=== Begin Enclosure ===

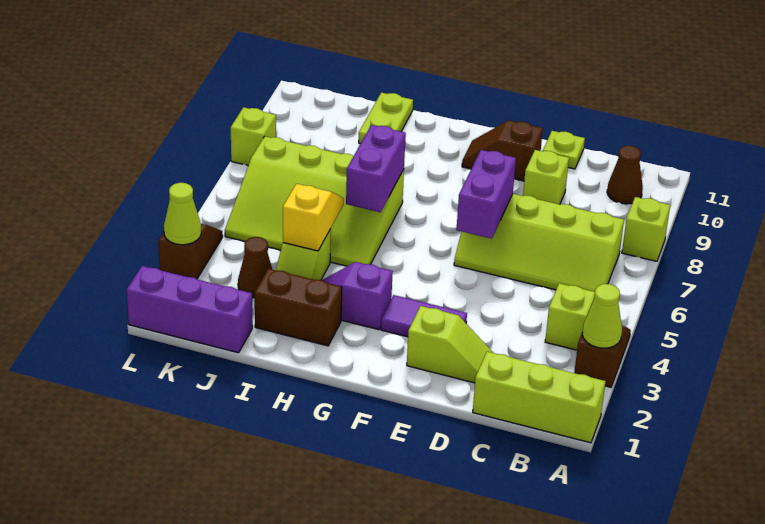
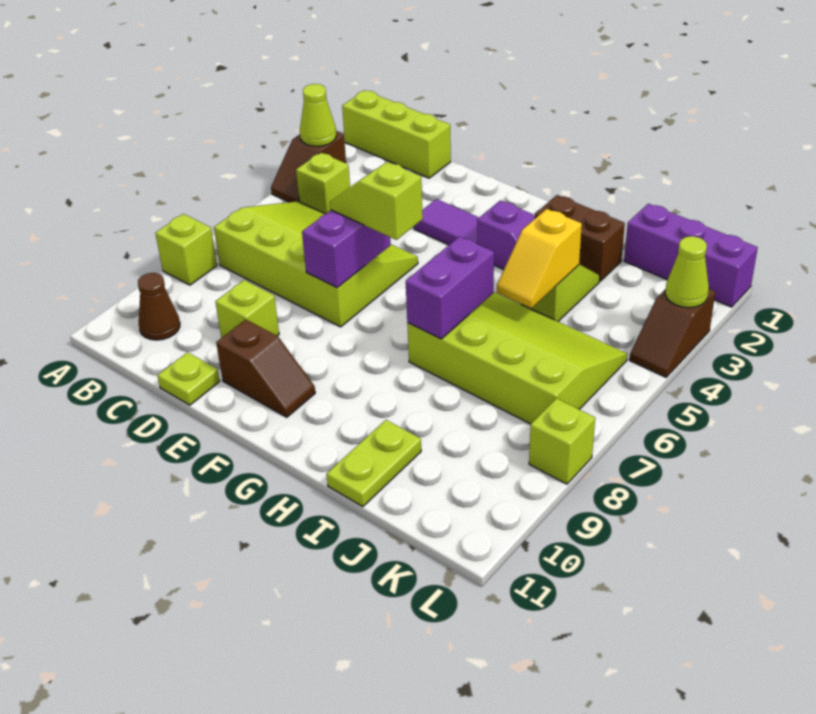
lime slope B6:E7 level 1 top 7 -> lime slope B5:E7 level 1 top 7
lime slope D2:E2 level 1 top E -> lime slope E6:F6 level 3 top F
brown cone J3 level 1 -> none

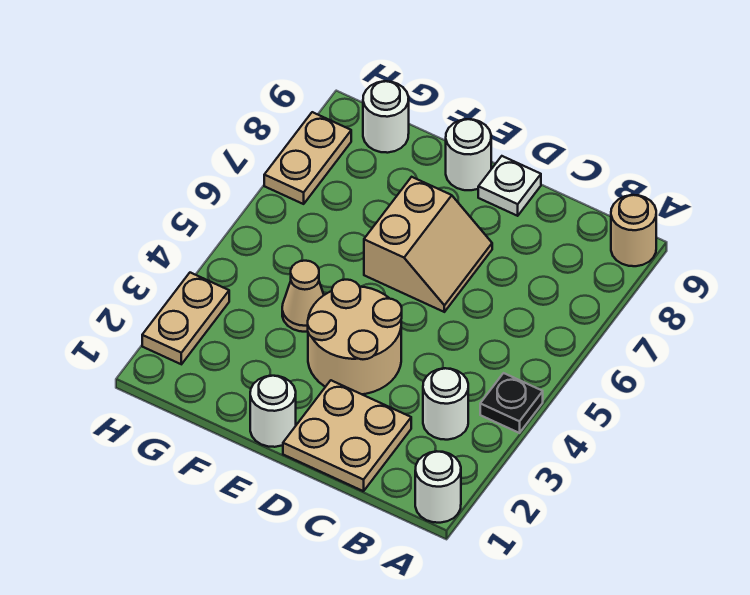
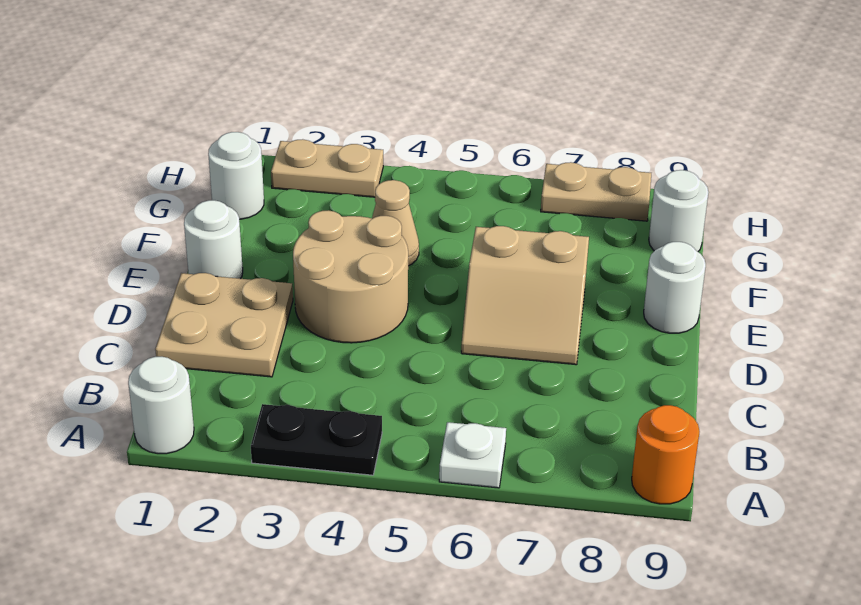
black plate A4 level 1 -> black plate A3:A4 level 1
tan round brick A9 level 1 -> orange round brick A9 level 1
white round brick B3 level 1 -> white round brick G1 level 1
white plate D9 level 1 -> white plate A6 level 1

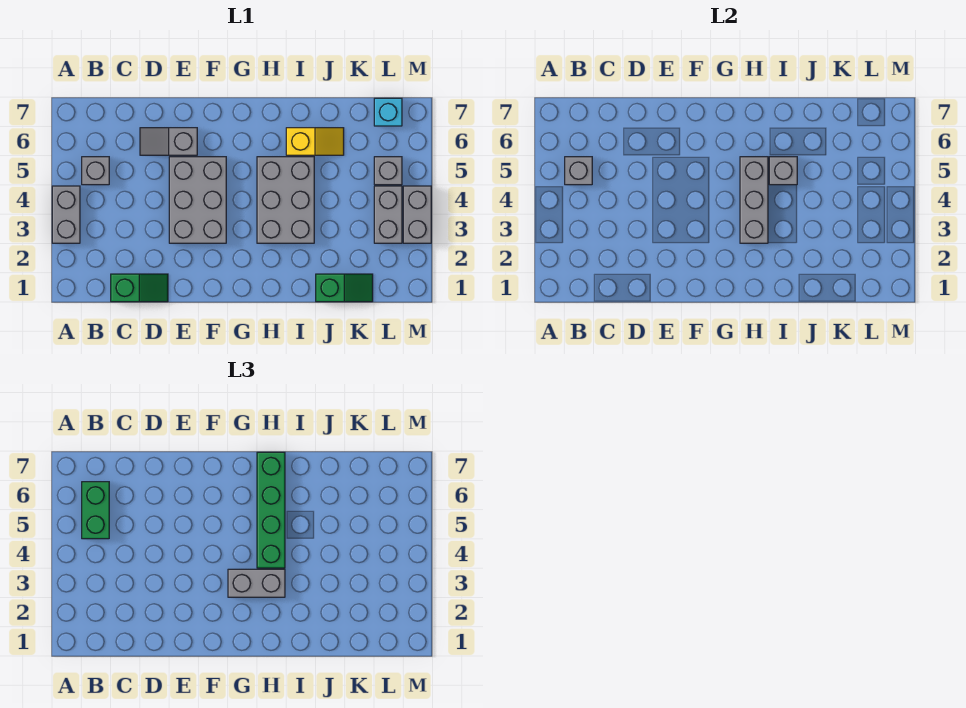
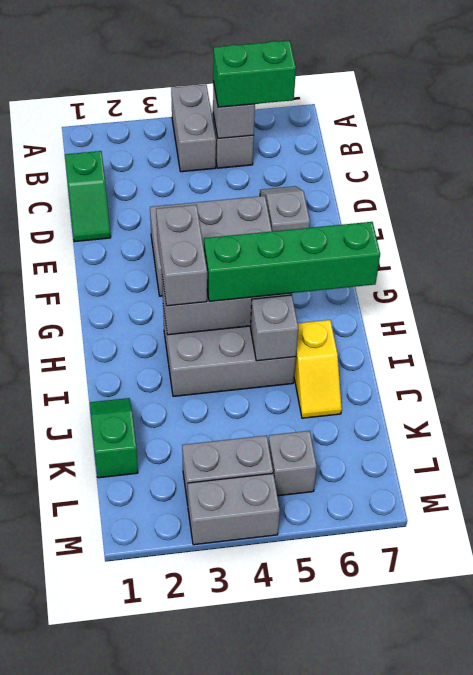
grey brick A3:A4 level 1 -> grey brick A4:B4 level 1
green slope J1:K1 level 1 top J -> green slope J1:K1 level 1 top K
cyan brick L7 level 1 -> none

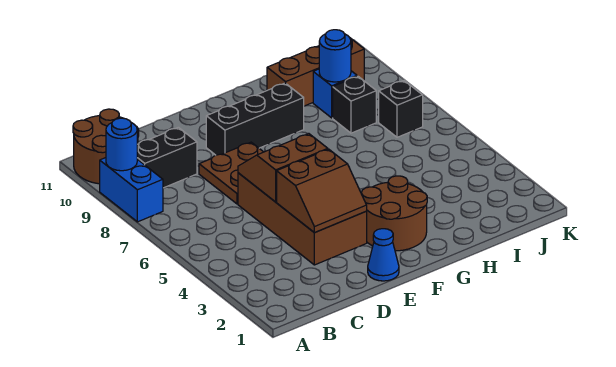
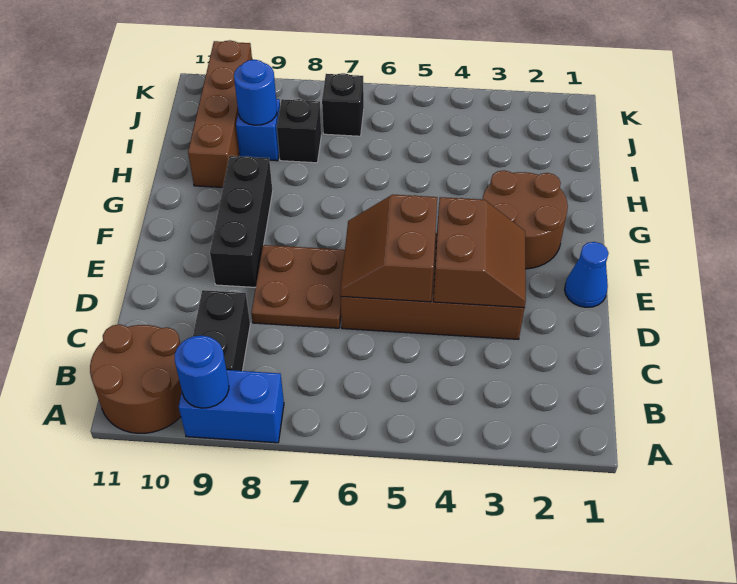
brown brick H10:J10 level 1 -> brown brick H10:K10 level 1

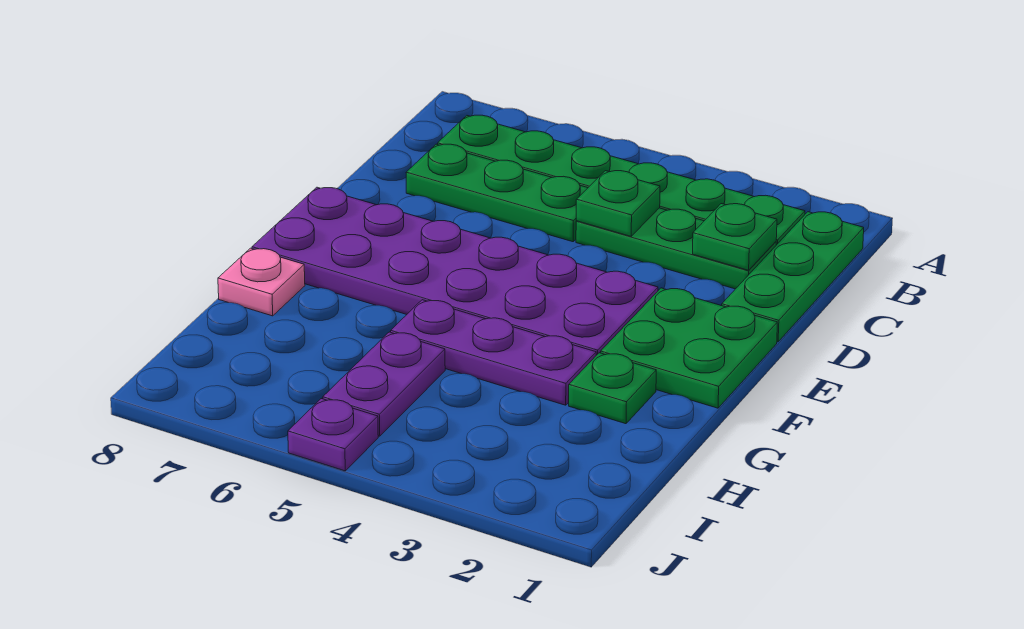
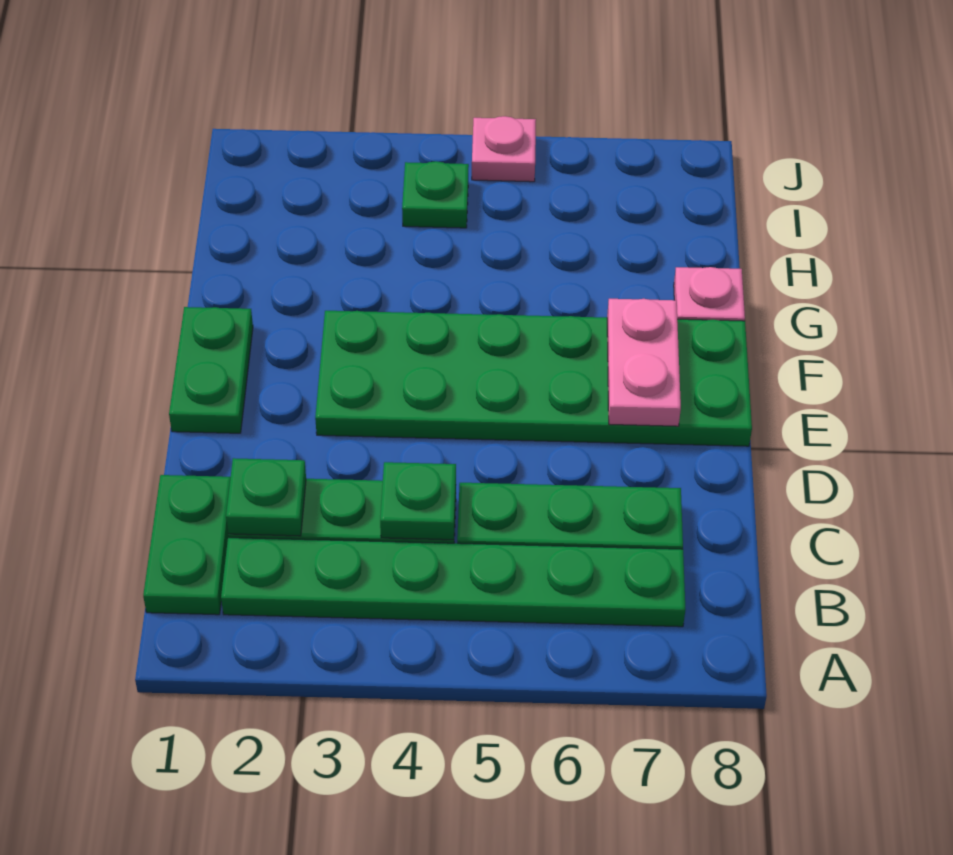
green plate B1:D1 level 1 -> green plate B1:C1 level 1
green plate E1:F2 level 1 -> green plate E1:F1 level 1
purple plate E3:F8 level 1 -> green plate E3:F8 level 1
none -> pink plate E7:F7 level 2
green plate G2 level 1 -> green plate I4 level 1
purple plate G3:G5 level 1 -> none
purple plate H5:I5 level 1 -> none
purple plate J5 level 1 -> pink plate J5 level 1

=== End Enclosure ===

**Exercise goal**
Your task is to set down exactly the lines that run from the line holding "lime slope D2:E2" through the close of the entries, including both ends. Pictures stay out.

**Exercise result**
lime slope D2:E2 level 1 top E -> lime slope E6:F6 level 3 top F
brown cone J3 level 1 -> none

black plate A4 level 1 -> black plate A3:A4 level 1
tan round brick A9 level 1 -> orange round brick A9 level 1
white round brick B3 level 1 -> white round brick G1 level 1
white plate D9 level 1 -> white plate A6 level 1

grey brick A3:A4 level 1 -> grey brick A4:B4 level 1
green slope J1:K1 level 1 top J -> green slope J1:K1 level 1 top K
cyan brick L7 level 1 -> none

brown brick H10:J10 level 1 -> brown brick H10:K10 level 1

green plate B1:D1 level 1 -> green plate B1:C1 level 1
green plate E1:F2 level 1 -> green plate E1:F1 level 1
purple plate E3:F8 level 1 -> green plate E3:F8 level 1
none -> pink plate E7:F7 level 2
green plate G2 level 1 -> green plate I4 level 1
purple plate G3:G5 level 1 -> none
purple plate H5:I5 level 1 -> none
purple plate J5 level 1 -> pink plate J5 level 1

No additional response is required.